▶ **Problem to work on**: Leave out the images; return the rest of the data exactly.

Recorded information section start

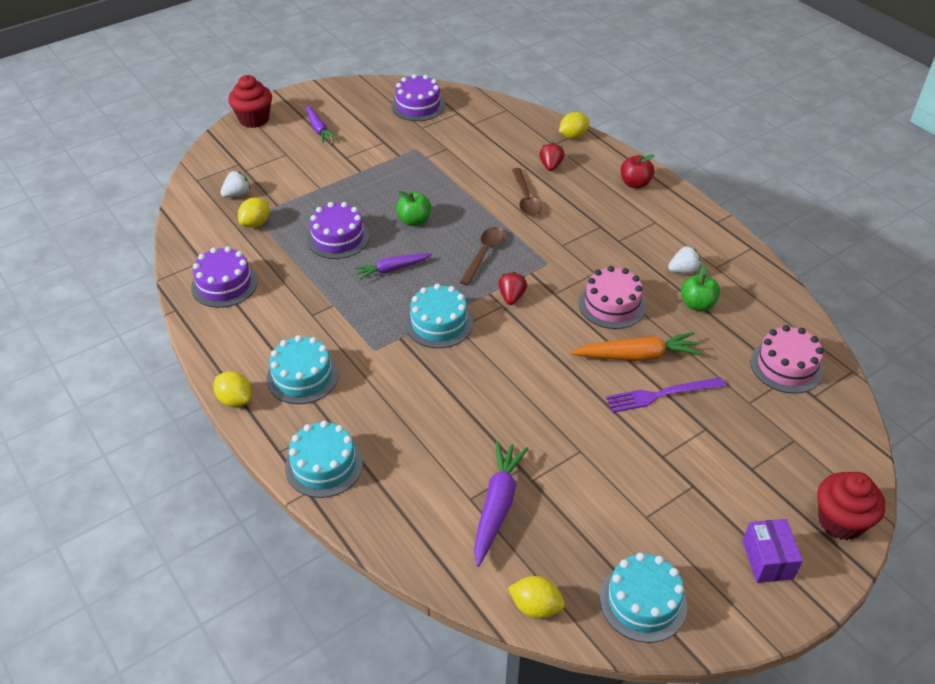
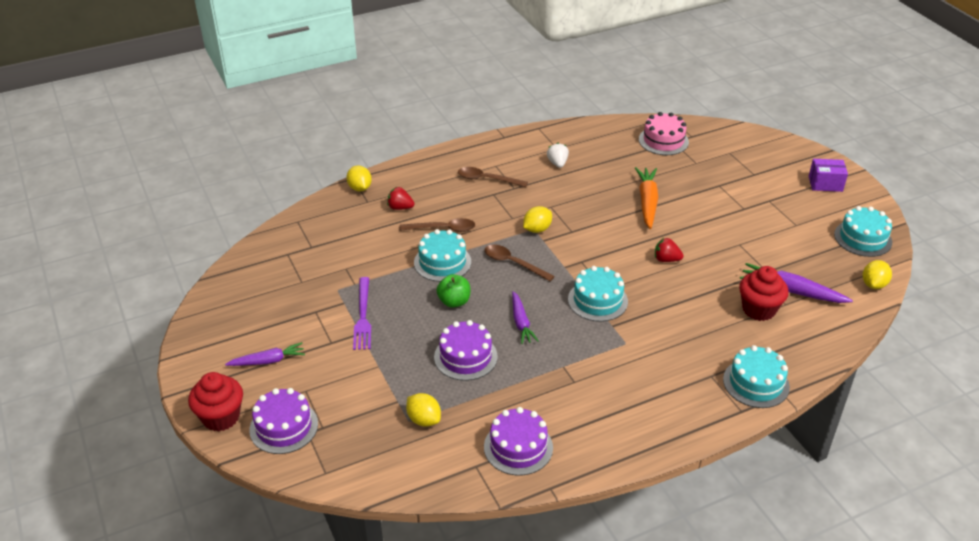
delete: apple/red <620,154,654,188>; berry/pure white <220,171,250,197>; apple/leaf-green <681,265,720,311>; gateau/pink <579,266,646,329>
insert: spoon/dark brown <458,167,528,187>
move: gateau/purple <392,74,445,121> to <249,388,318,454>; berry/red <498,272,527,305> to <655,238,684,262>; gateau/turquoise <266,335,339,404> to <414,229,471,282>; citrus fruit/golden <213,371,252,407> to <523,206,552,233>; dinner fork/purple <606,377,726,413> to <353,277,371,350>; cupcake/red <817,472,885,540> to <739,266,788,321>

Recorded information section end

▶ **Problem solution**:
delete: apple/red <620,154,654,188>; berry/pure white <220,171,250,197>; apple/leaf-green <681,265,720,311>; gateau/pink <579,266,646,329>
insert: spoon/dark brown <458,167,528,187>
move: gateau/purple <392,74,445,121> to <249,388,318,454>; berry/red <498,272,527,305> to <655,238,684,262>; gateau/turquoise <266,335,339,404> to <414,229,471,282>; citrus fruit/golden <213,371,252,407> to <523,206,552,233>; dinner fork/purple <606,377,726,413> to <353,277,371,350>; cupcake/red <817,472,885,540> to <739,266,788,321>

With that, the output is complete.